[Coordinate-based object records]
# # #
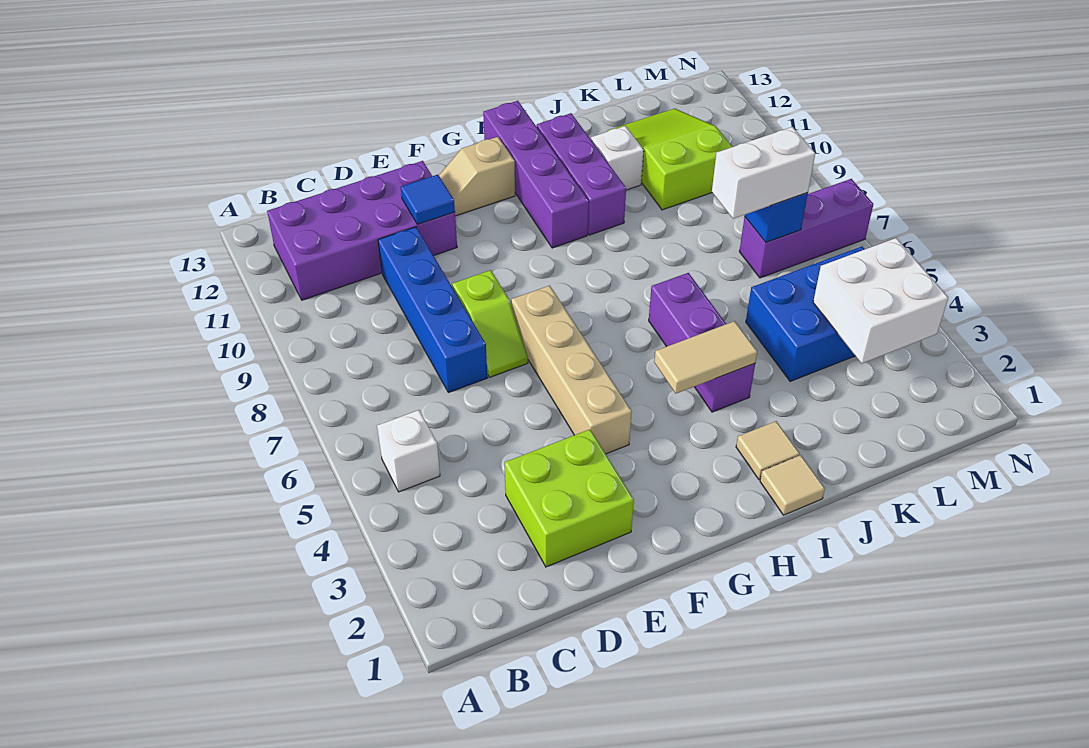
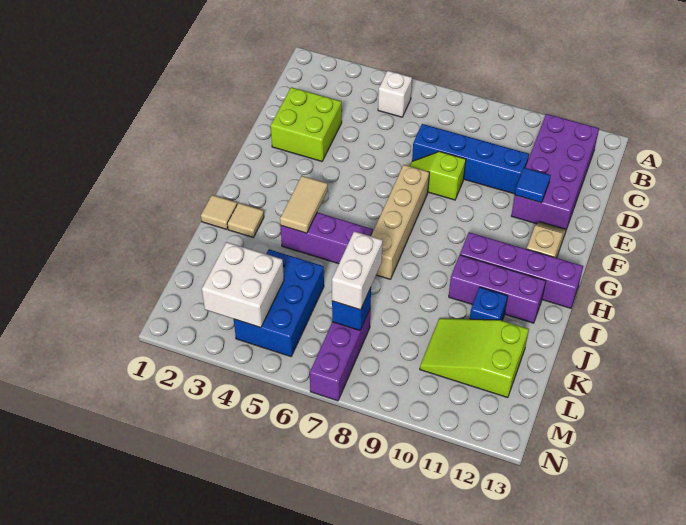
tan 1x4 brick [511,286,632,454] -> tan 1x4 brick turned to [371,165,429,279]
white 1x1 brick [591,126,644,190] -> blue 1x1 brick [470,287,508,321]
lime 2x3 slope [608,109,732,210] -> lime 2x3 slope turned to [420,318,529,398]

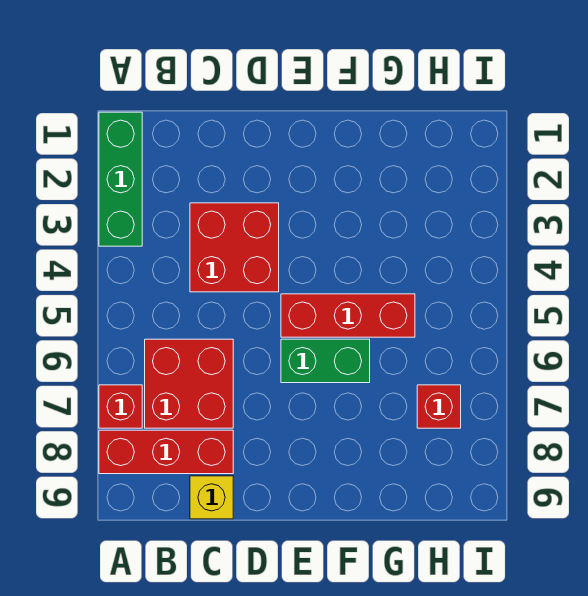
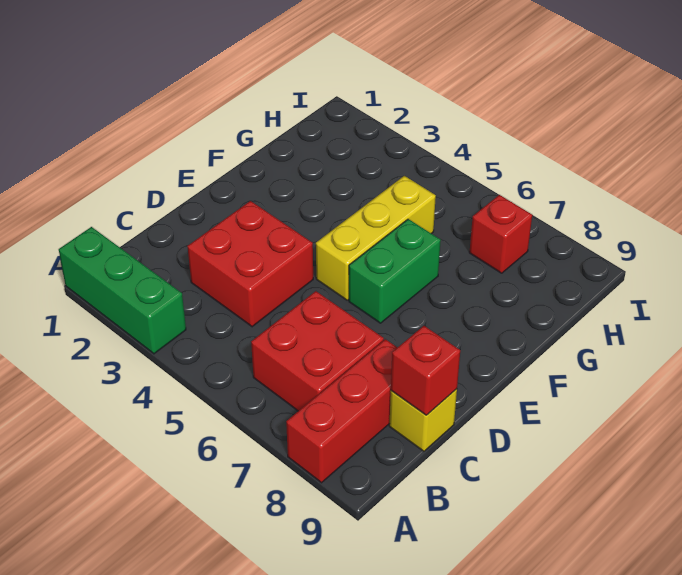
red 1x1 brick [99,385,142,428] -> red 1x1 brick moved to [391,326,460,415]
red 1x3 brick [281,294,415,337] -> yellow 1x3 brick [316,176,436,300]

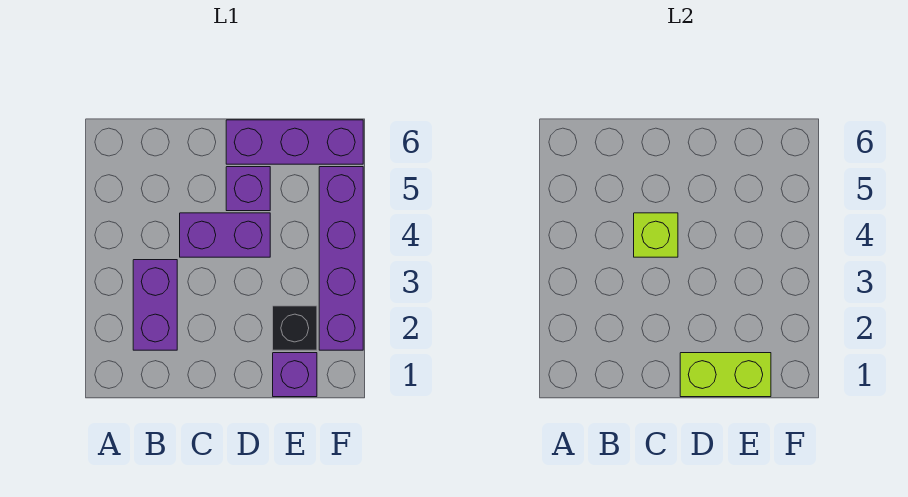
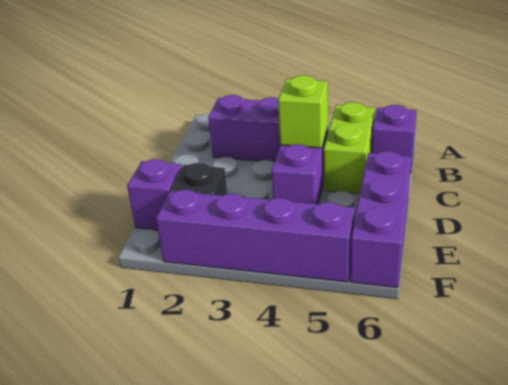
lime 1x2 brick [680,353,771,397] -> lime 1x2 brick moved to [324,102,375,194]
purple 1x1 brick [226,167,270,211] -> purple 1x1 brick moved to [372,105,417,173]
# # #
• Goal of the exercise
Return the preceding entries exactly, each word as given, but leave out any picture.

• Task solution
tan 1x4 brick [511,286,632,454] -> tan 1x4 brick turned to [371,165,429,279]
white 1x1 brick [591,126,644,190] -> blue 1x1 brick [470,287,508,321]
lime 2x3 slope [608,109,732,210] -> lime 2x3 slope turned to [420,318,529,398]

red 1x1 brick [99,385,142,428] -> red 1x1 brick moved to [391,326,460,415]
red 1x3 brick [281,294,415,337] -> yellow 1x3 brick [316,176,436,300]

lime 1x2 brick [680,353,771,397] -> lime 1x2 brick moved to [324,102,375,194]
purple 1x1 brick [226,167,270,211] -> purple 1x1 brick moved to [372,105,417,173]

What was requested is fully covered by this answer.